Activity
Copy the data that follows exactly. Include no pictures.

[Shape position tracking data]
########################################

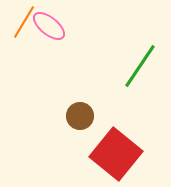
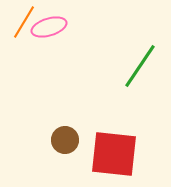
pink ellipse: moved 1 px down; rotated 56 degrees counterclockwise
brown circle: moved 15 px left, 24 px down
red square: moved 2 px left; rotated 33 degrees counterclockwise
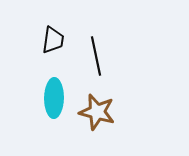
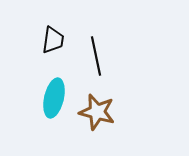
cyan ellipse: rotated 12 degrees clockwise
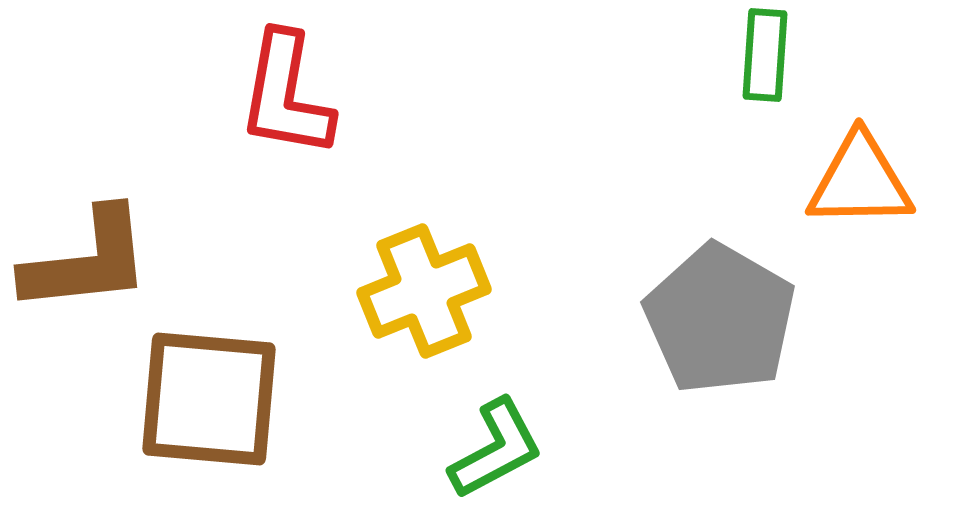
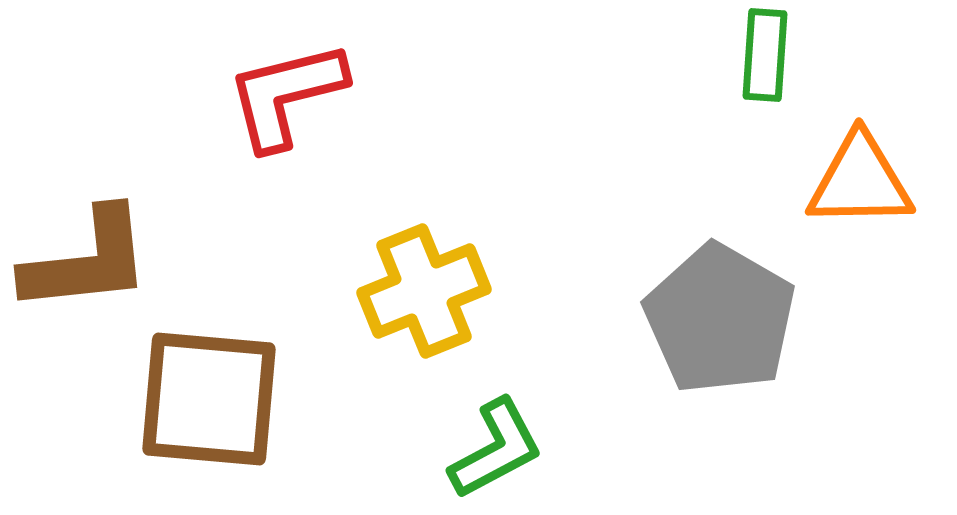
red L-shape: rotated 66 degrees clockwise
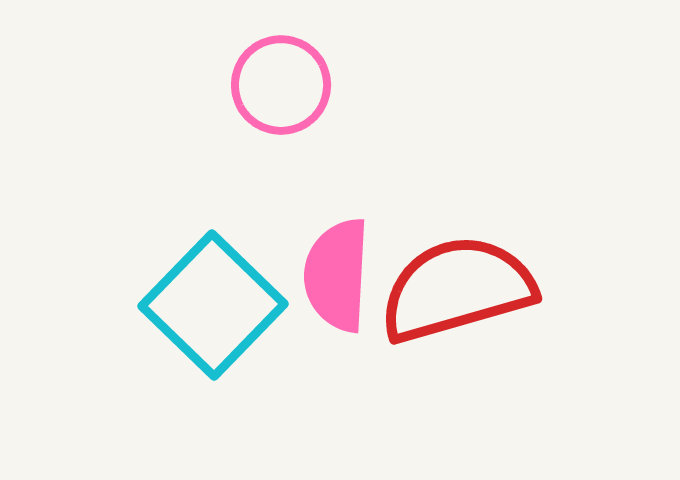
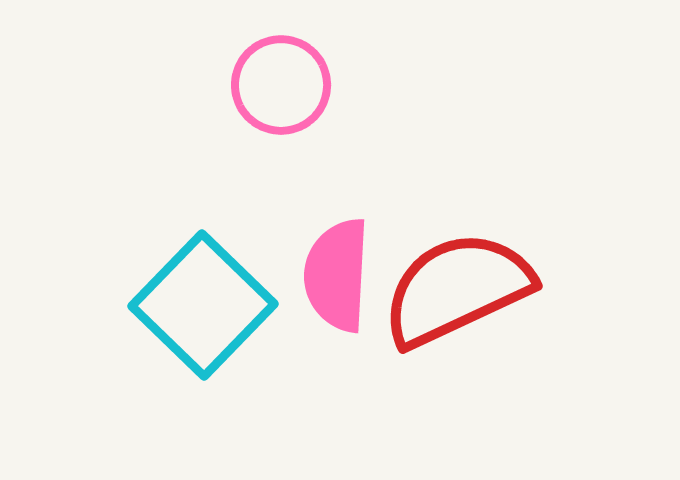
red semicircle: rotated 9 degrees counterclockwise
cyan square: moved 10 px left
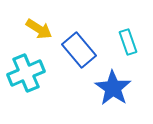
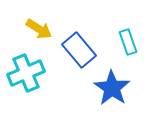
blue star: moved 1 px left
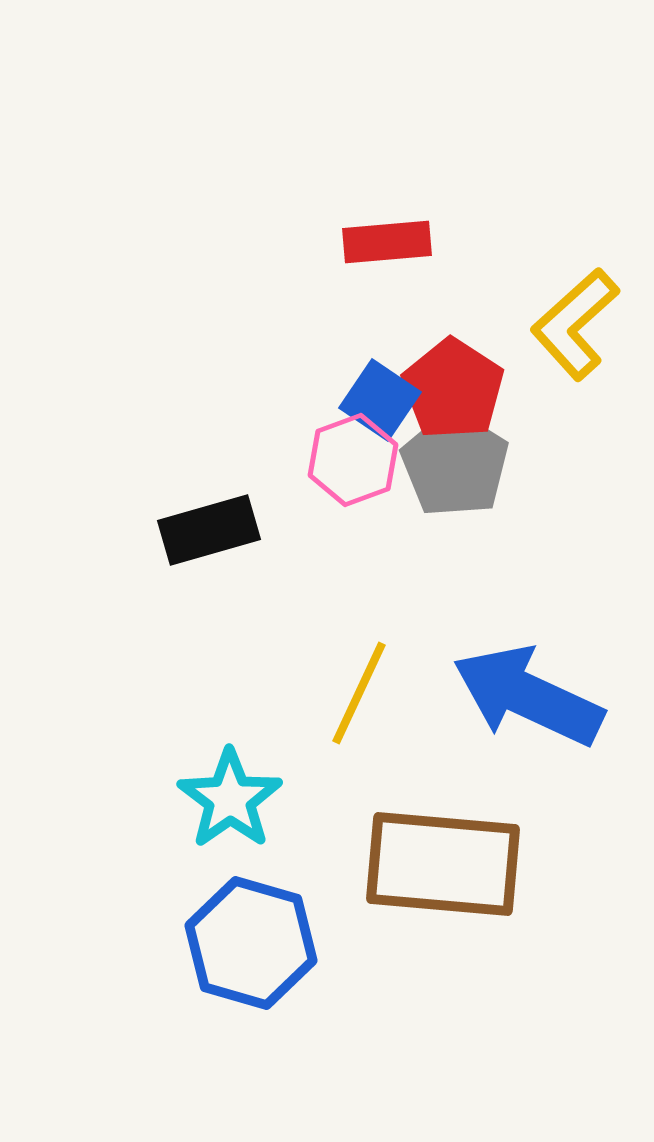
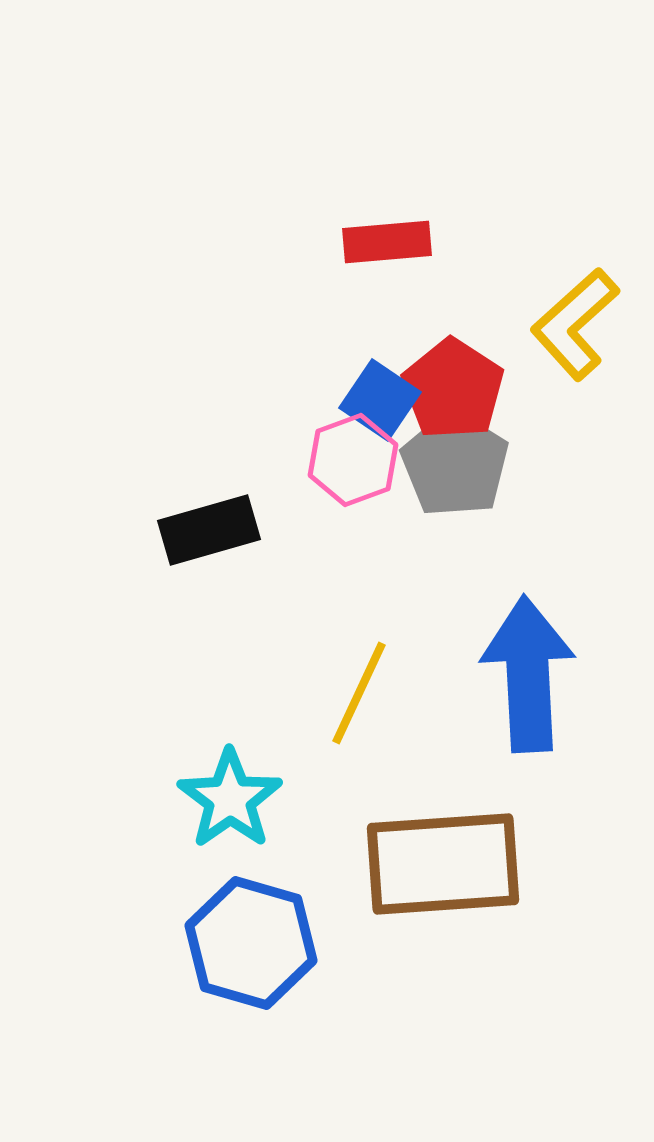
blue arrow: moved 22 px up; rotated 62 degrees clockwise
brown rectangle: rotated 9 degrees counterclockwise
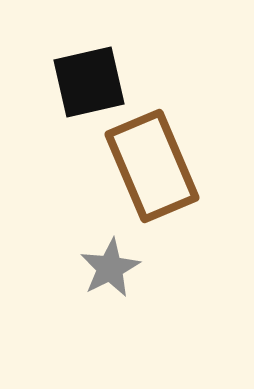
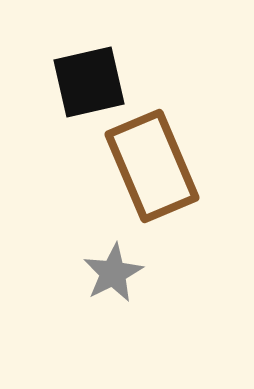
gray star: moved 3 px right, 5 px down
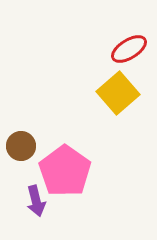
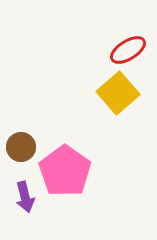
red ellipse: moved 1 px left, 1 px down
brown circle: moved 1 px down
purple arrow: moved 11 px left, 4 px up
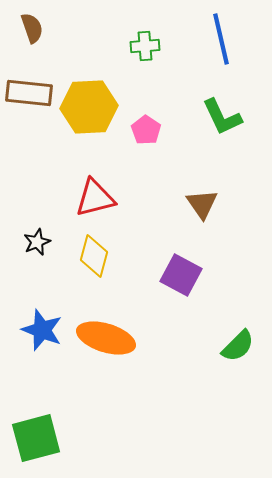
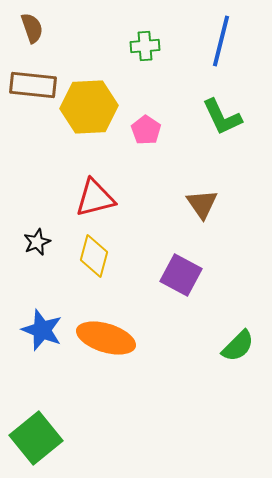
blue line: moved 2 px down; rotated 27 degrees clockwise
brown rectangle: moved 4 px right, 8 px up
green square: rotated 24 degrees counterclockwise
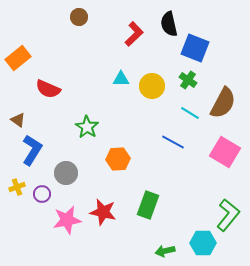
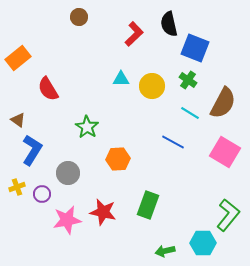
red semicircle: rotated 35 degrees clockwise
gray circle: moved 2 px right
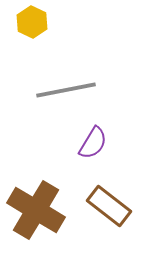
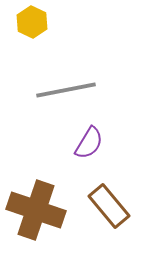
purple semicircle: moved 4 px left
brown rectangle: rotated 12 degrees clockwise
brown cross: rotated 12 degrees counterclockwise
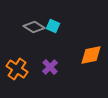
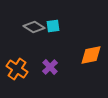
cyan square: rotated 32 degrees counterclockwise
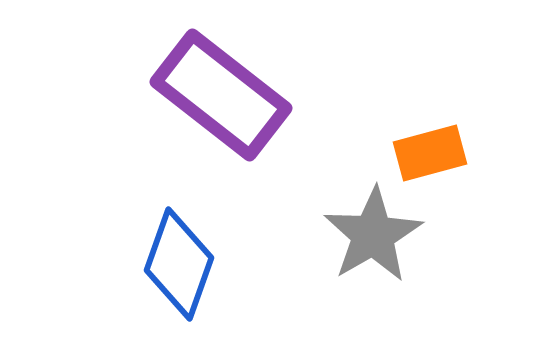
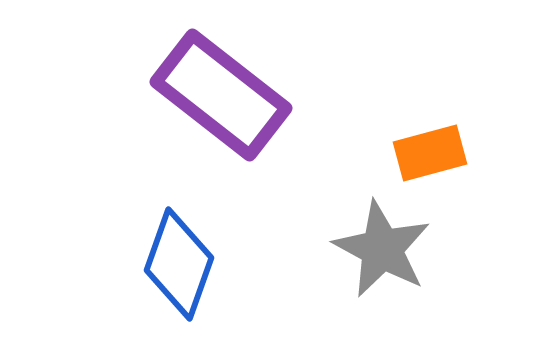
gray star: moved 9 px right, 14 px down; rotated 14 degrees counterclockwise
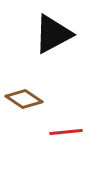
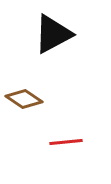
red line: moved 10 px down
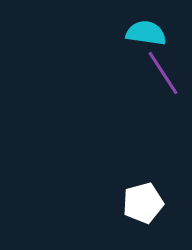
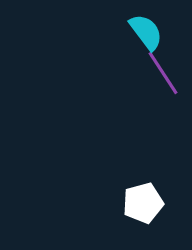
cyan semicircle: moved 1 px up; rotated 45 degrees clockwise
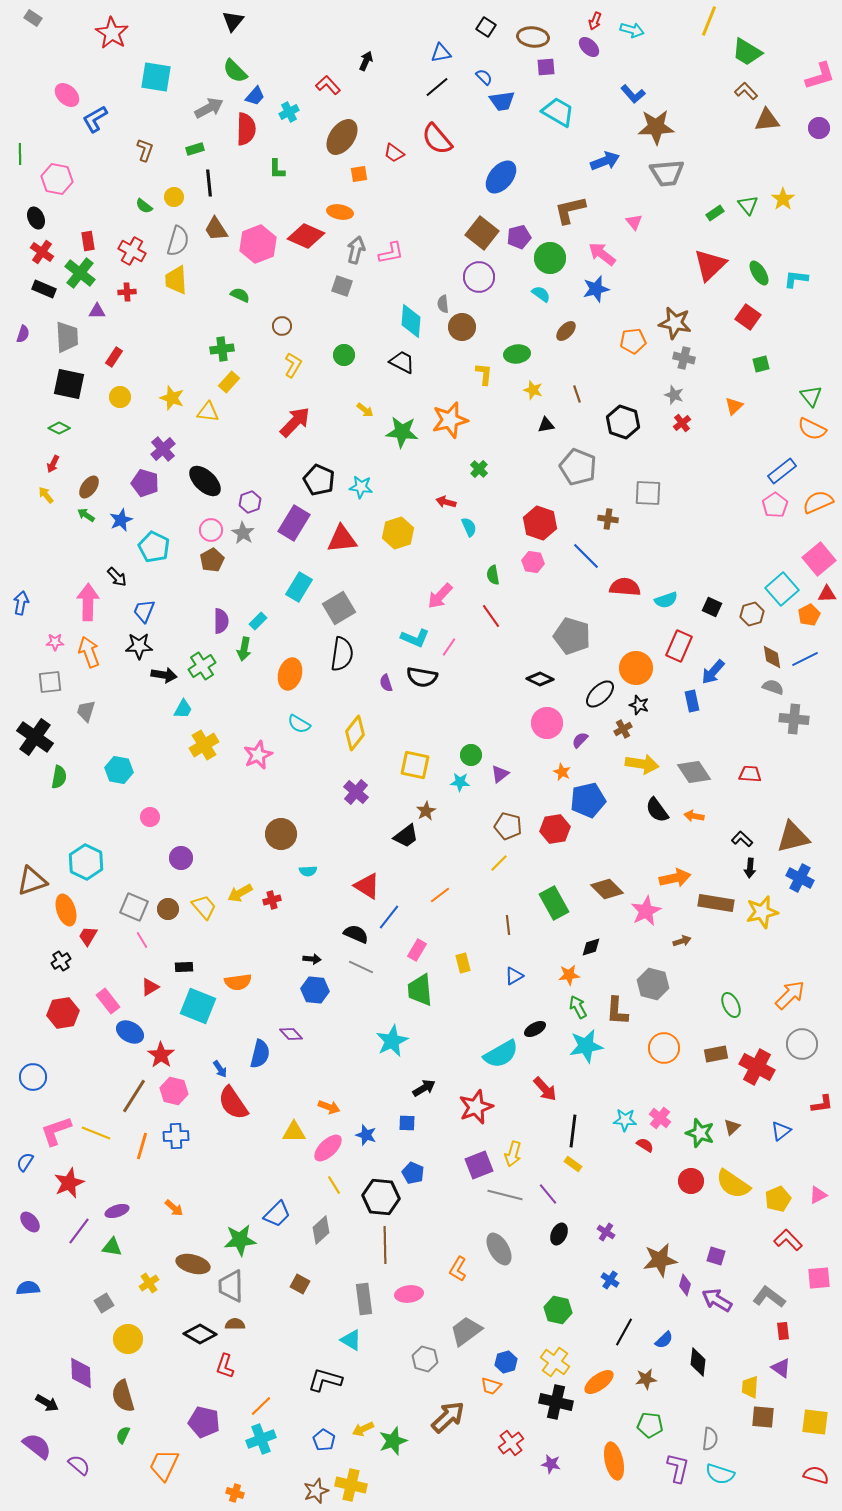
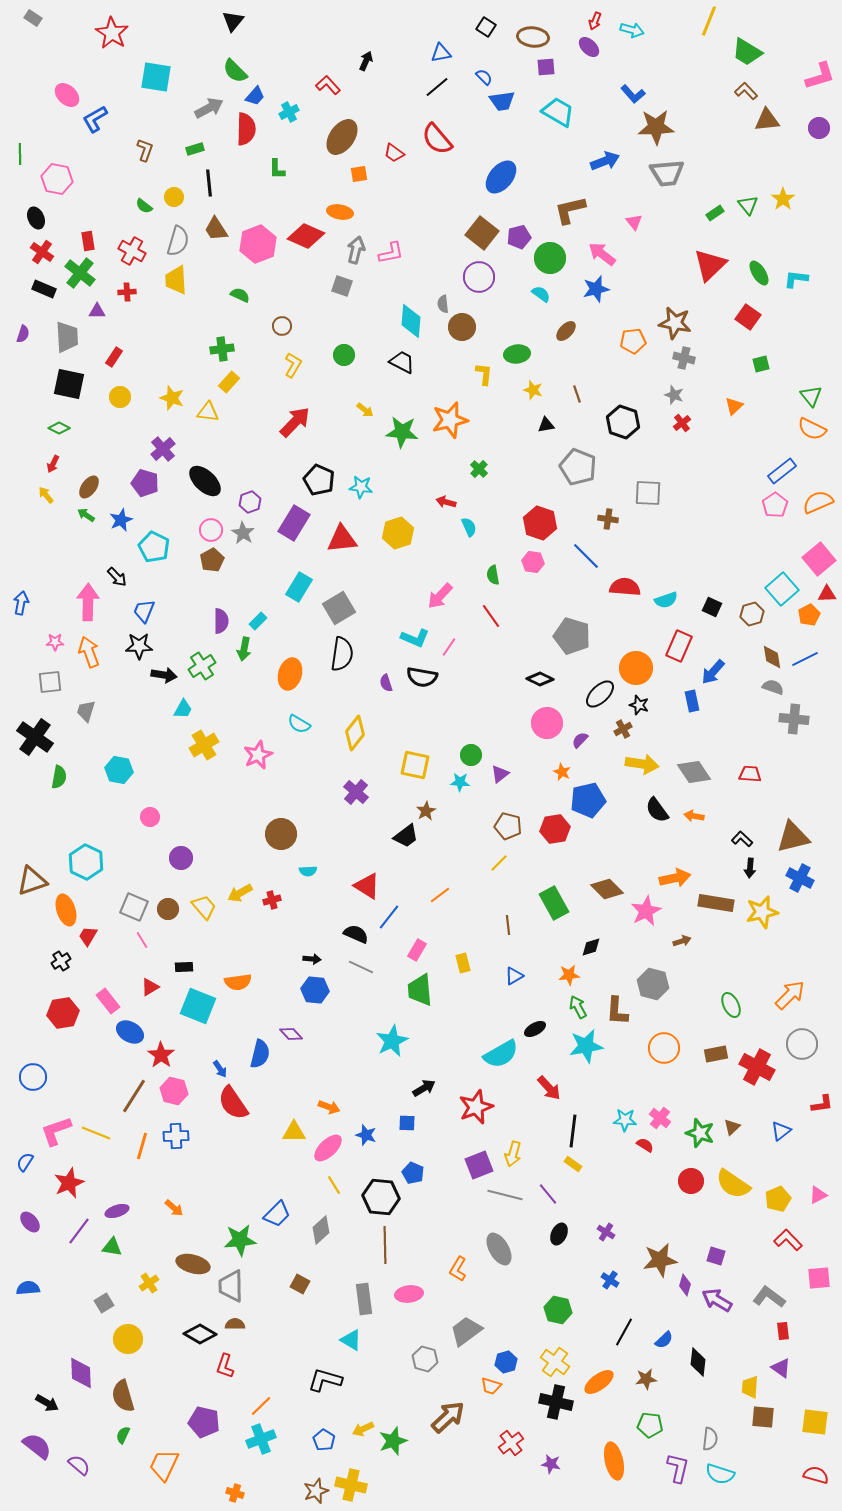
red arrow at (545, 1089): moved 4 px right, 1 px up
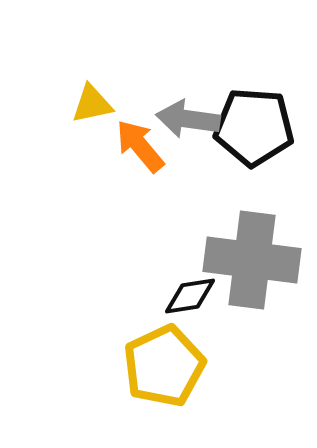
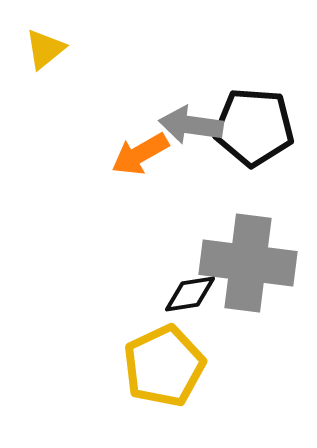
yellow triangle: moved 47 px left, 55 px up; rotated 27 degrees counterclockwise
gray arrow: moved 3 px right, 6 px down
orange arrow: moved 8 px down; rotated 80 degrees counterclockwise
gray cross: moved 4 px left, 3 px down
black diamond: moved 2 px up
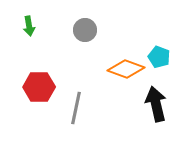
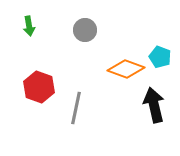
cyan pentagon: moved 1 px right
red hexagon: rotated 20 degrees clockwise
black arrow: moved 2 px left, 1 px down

########################################

Response to the task
pink ellipse: moved 1 px down; rotated 56 degrees counterclockwise
brown circle: moved 15 px left, 24 px down
red square: moved 2 px left; rotated 33 degrees counterclockwise
cyan ellipse: rotated 12 degrees clockwise
red L-shape: rotated 66 degrees clockwise
red semicircle: rotated 9 degrees counterclockwise
cyan square: moved 10 px left
blue star: moved 1 px left
blue arrow: moved 22 px up; rotated 62 degrees clockwise
brown rectangle: rotated 9 degrees counterclockwise
gray star: moved 3 px right, 5 px down
red ellipse: moved 1 px left, 1 px down
brown circle: moved 1 px down
purple arrow: moved 11 px left, 4 px up
blue line: moved 2 px down; rotated 27 degrees clockwise
brown rectangle: moved 4 px right, 8 px up
green square: rotated 24 degrees counterclockwise
red semicircle: rotated 35 degrees clockwise
gray circle: moved 2 px right
purple semicircle: moved 4 px left
brown rectangle: rotated 12 degrees clockwise
brown cross: rotated 12 degrees counterclockwise
cyan square: rotated 32 degrees counterclockwise
gray star: moved 9 px right, 14 px down; rotated 14 degrees counterclockwise
red line: moved 10 px down
cyan semicircle: moved 1 px up; rotated 45 degrees clockwise
red arrow at (545, 1089): moved 4 px right, 1 px up
yellow triangle: moved 47 px left, 55 px up; rotated 27 degrees counterclockwise
gray arrow: moved 3 px right, 6 px down
orange arrow: moved 8 px down; rotated 80 degrees counterclockwise
gray cross: moved 4 px left, 3 px down
black diamond: moved 2 px up
cyan pentagon: moved 1 px right
red hexagon: rotated 20 degrees clockwise
black arrow: moved 2 px left, 1 px down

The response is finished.